= WHAT IS EXPECTED =
Drop every picture. Return the rest of the entries exactly.

** Opening RECORDS SHOWN block **

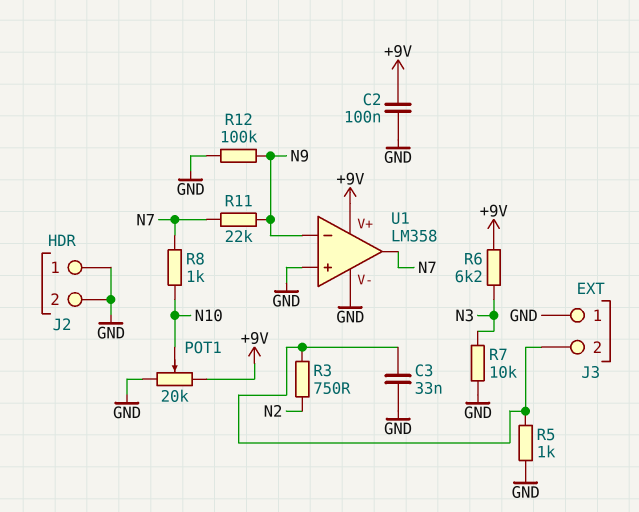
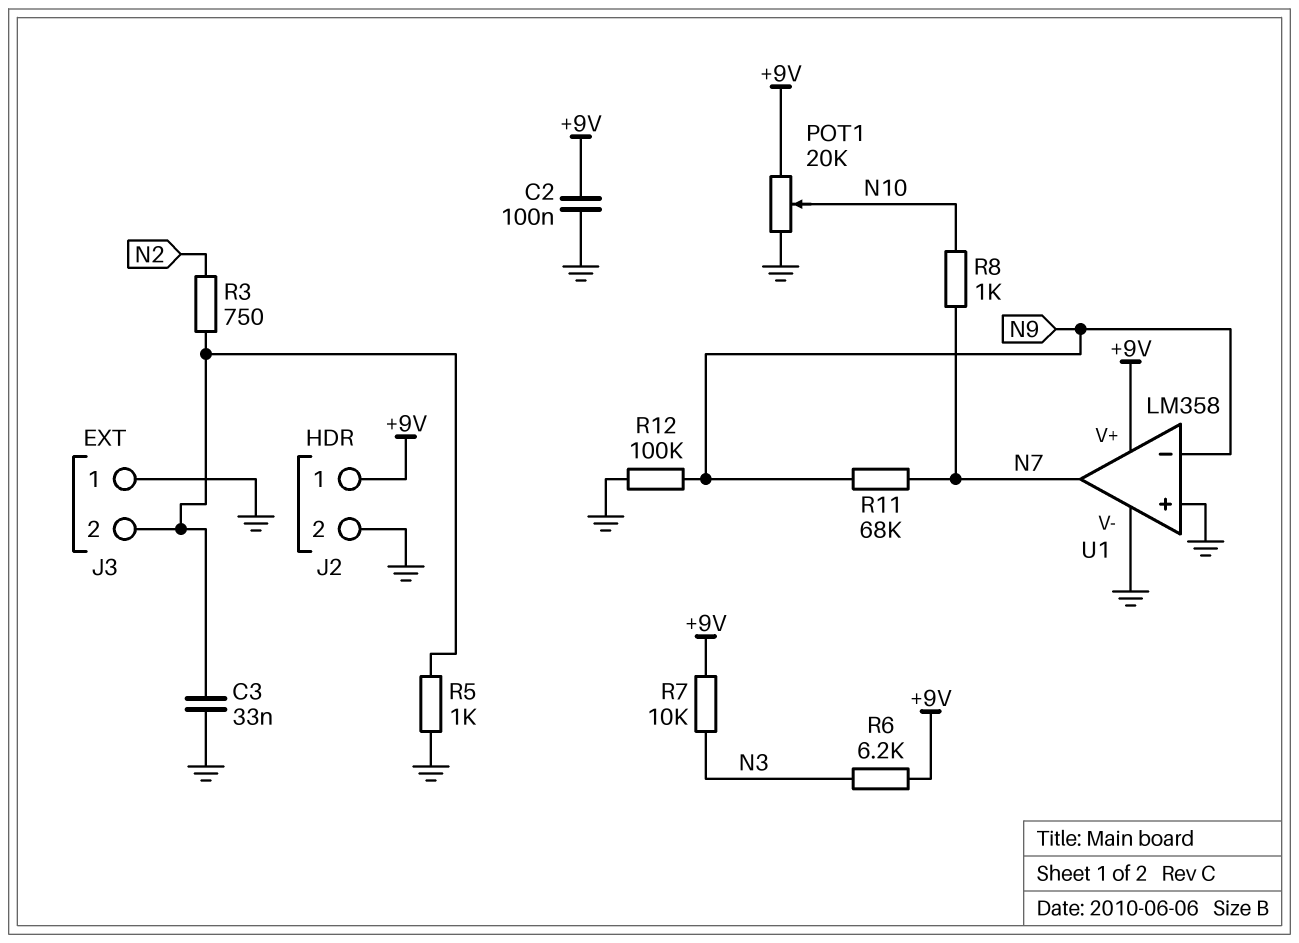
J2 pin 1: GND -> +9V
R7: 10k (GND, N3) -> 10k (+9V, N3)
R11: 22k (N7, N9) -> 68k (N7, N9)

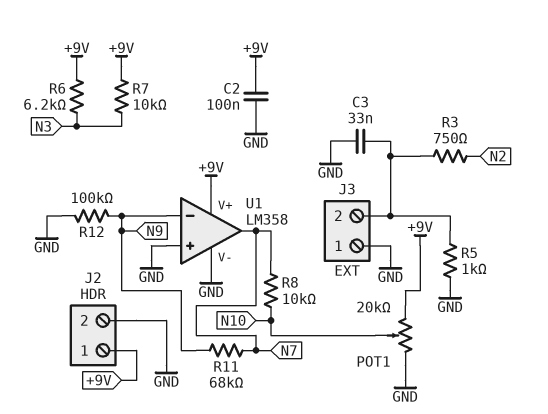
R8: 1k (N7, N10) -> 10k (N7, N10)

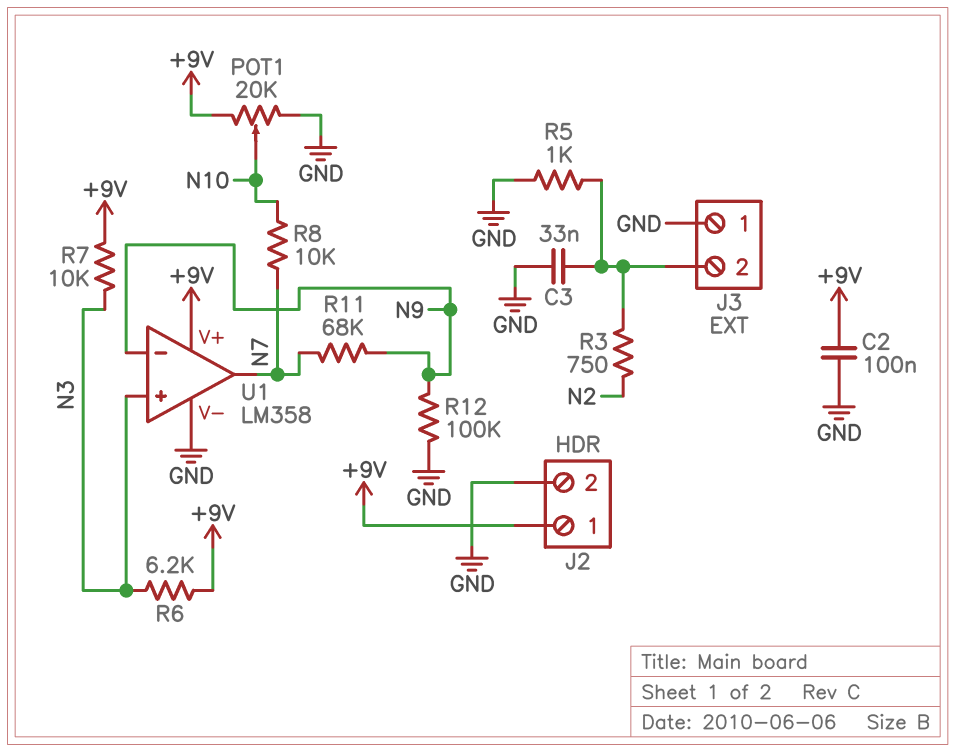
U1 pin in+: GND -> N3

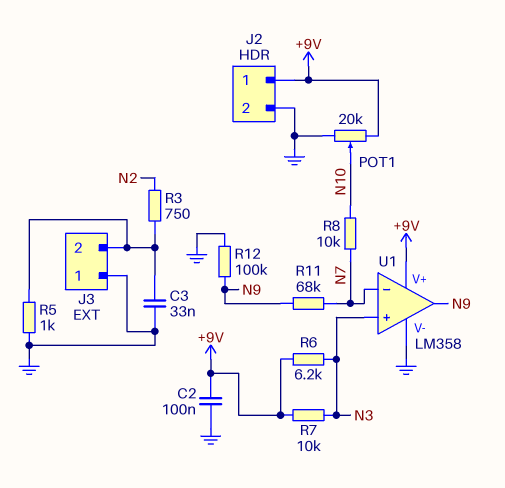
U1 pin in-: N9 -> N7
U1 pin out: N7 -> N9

** Closing RECORDS SHOWN block **

= EXERCISE RESULT =
J2 pin 1: GND -> +9V
R7: 10k (GND, N3) -> 10k (+9V, N3)
R11: 22k (N7, N9) -> 68k (N7, N9)

R8: 1k (N7, N10) -> 10k (N7, N10)

U1 pin in+: GND -> N3

U1 pin in-: N9 -> N7
U1 pin out: N7 -> N9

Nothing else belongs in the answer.